What to work on.
Here the job is to print all of the entries below verbatim and leave out any picture.

Data for this exercise.
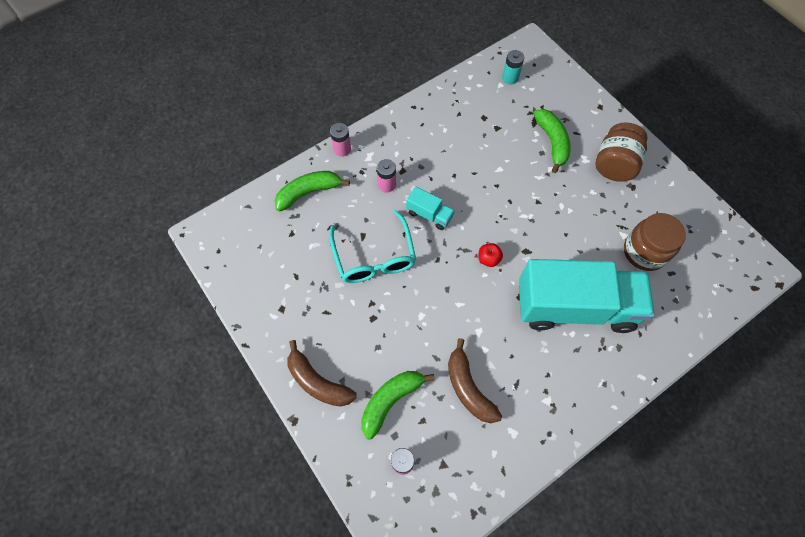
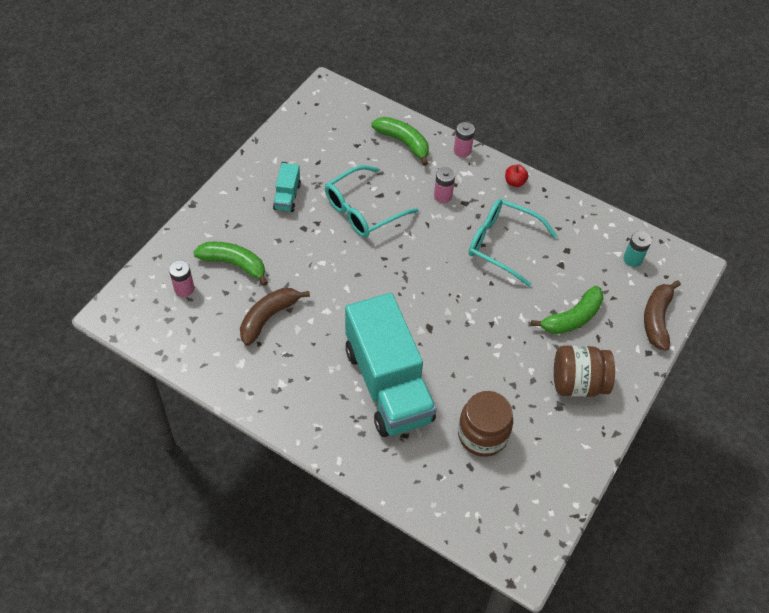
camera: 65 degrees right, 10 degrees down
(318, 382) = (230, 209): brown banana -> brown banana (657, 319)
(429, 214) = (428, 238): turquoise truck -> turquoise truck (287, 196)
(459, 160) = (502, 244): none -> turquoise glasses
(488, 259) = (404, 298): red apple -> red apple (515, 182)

Written solution.
camera: 65 degrees right, 10 degrees down
(318, 382) = (230, 209): brown banana -> brown banana (657, 319)
(429, 214) = (428, 238): turquoise truck -> turquoise truck (287, 196)
(459, 160) = (502, 244): none -> turquoise glasses
(488, 259) = (404, 298): red apple -> red apple (515, 182)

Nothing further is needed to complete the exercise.